Raw data -

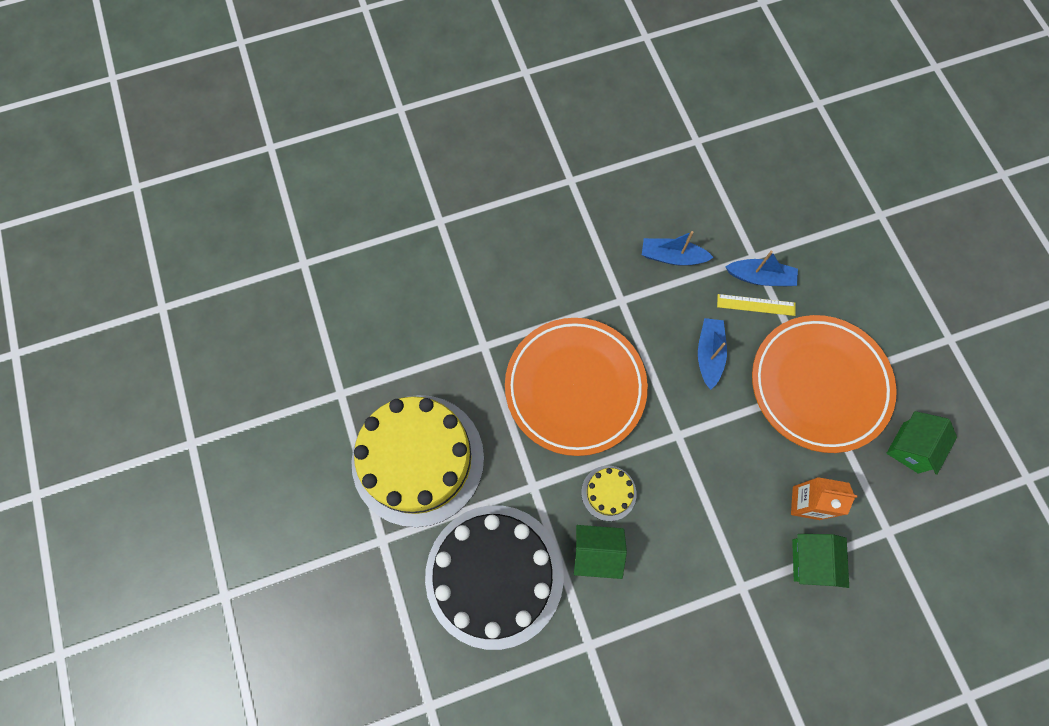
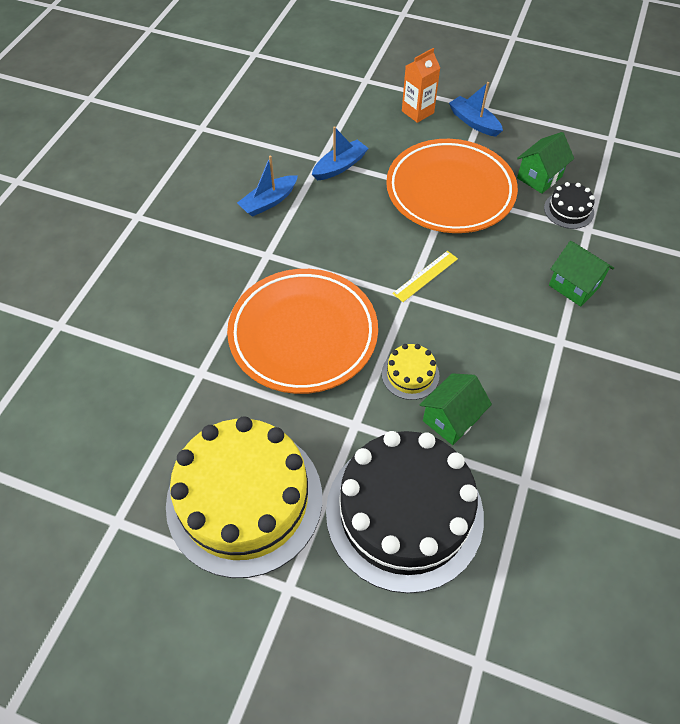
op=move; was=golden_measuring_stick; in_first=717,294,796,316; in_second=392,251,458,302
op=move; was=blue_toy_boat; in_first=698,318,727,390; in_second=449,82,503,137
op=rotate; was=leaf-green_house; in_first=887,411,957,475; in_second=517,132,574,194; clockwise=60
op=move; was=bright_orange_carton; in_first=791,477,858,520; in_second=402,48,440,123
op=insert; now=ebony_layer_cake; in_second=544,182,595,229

--

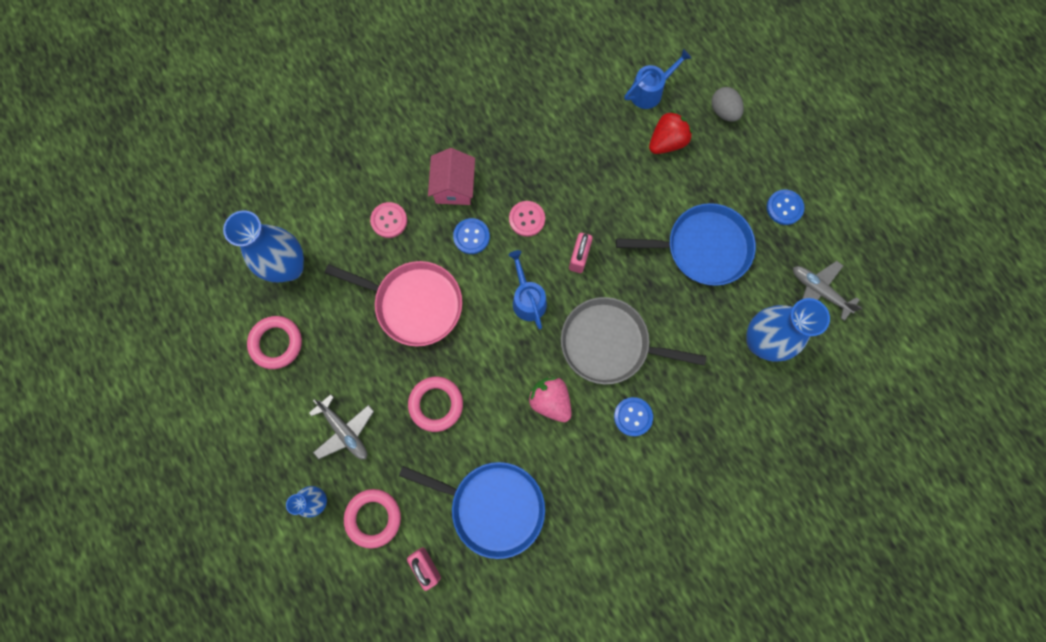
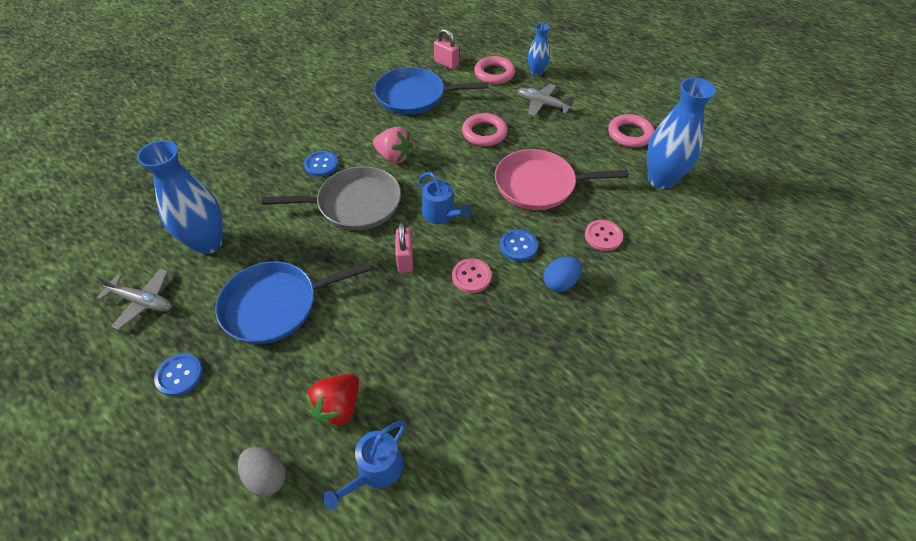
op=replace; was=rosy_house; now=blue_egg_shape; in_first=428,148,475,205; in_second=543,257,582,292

--

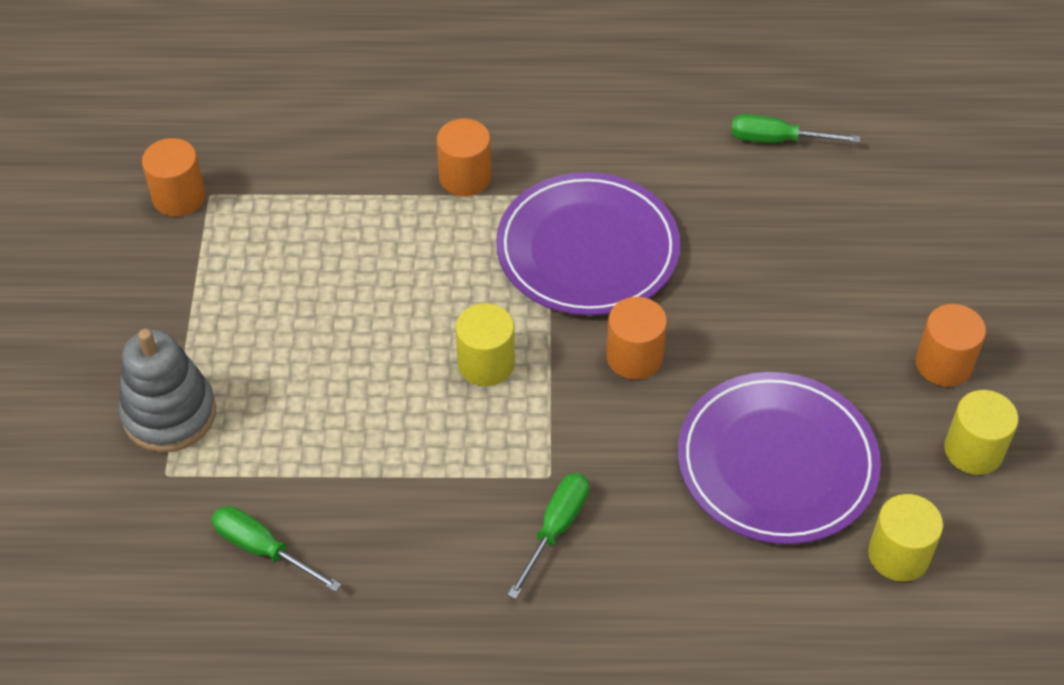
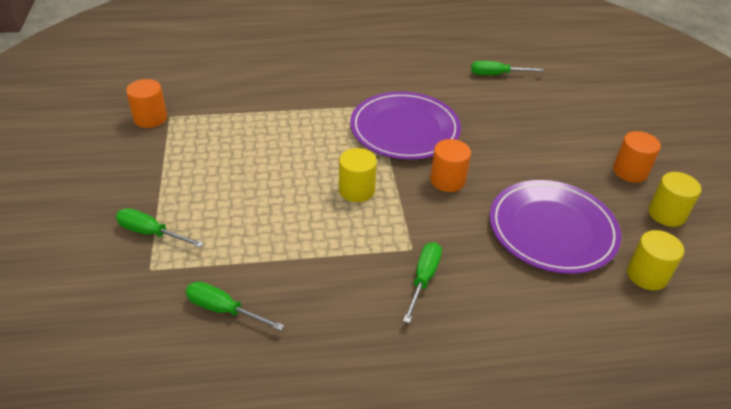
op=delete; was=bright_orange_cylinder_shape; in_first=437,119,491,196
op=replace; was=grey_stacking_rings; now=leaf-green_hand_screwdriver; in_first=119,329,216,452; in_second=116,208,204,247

Requirement - Every line of the listing that includes the word "move" must be copied.

Task response -
op=move; was=golden_measuring_stick; in_first=717,294,796,316; in_second=392,251,458,302
op=move; was=blue_toy_boat; in_first=698,318,727,390; in_second=449,82,503,137
op=move; was=bright_orange_carton; in_first=791,477,858,520; in_second=402,48,440,123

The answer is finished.